# Description of the task
Below are some records; quote exactly the lines from the one that contains "D1: schottky 1N5817" through the one that contains "U4: CH340N -> CH330N", inclusive, and no others.

# Task inputs
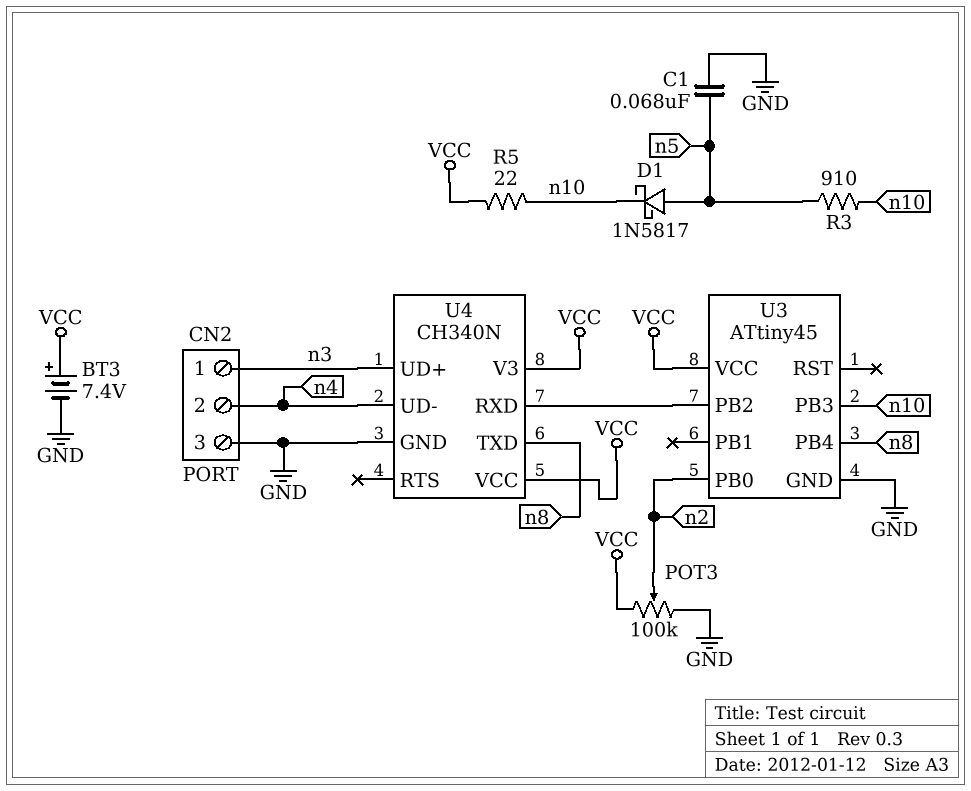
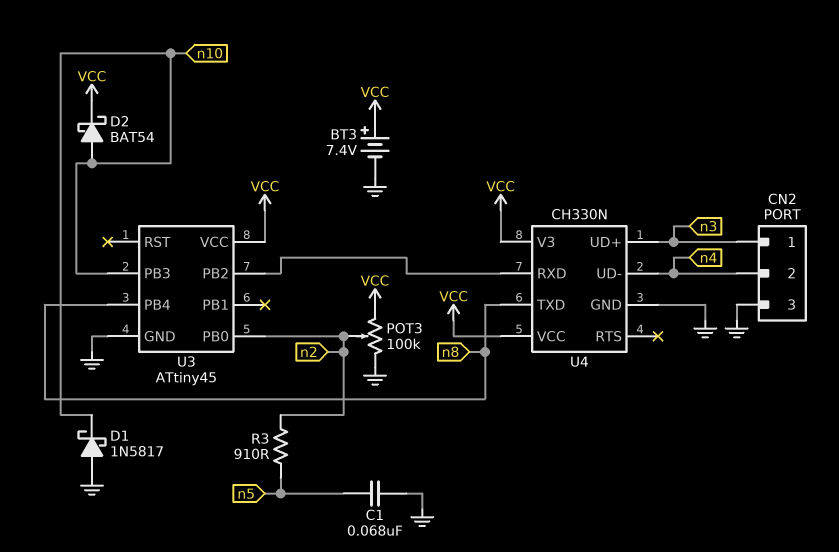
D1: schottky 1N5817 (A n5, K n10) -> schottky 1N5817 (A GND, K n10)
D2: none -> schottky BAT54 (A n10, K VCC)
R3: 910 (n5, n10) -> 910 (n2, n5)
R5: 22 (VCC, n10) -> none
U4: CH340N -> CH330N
...
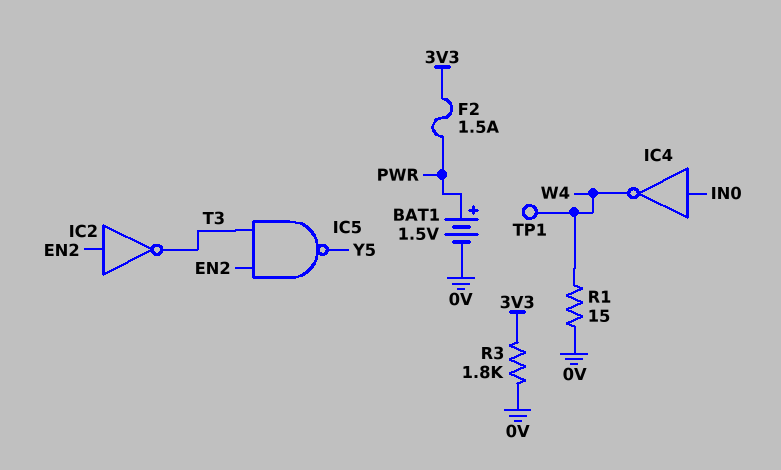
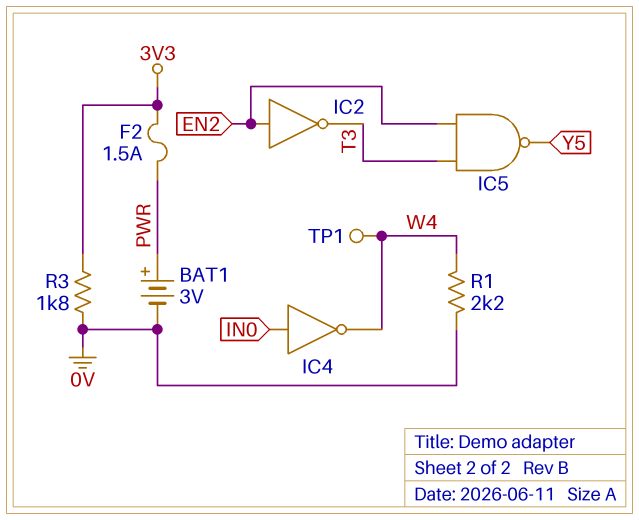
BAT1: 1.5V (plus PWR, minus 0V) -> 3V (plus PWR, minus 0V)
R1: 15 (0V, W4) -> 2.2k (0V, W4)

# Task response
D1: schottky 1N5817 (A n5, K n10) -> schottky 1N5817 (A GND, K n10)
D2: none -> schottky BAT54 (A n10, K VCC)
R3: 910 (n5, n10) -> 910 (n2, n5)
R5: 22 (VCC, n10) -> none
U4: CH340N -> CH330N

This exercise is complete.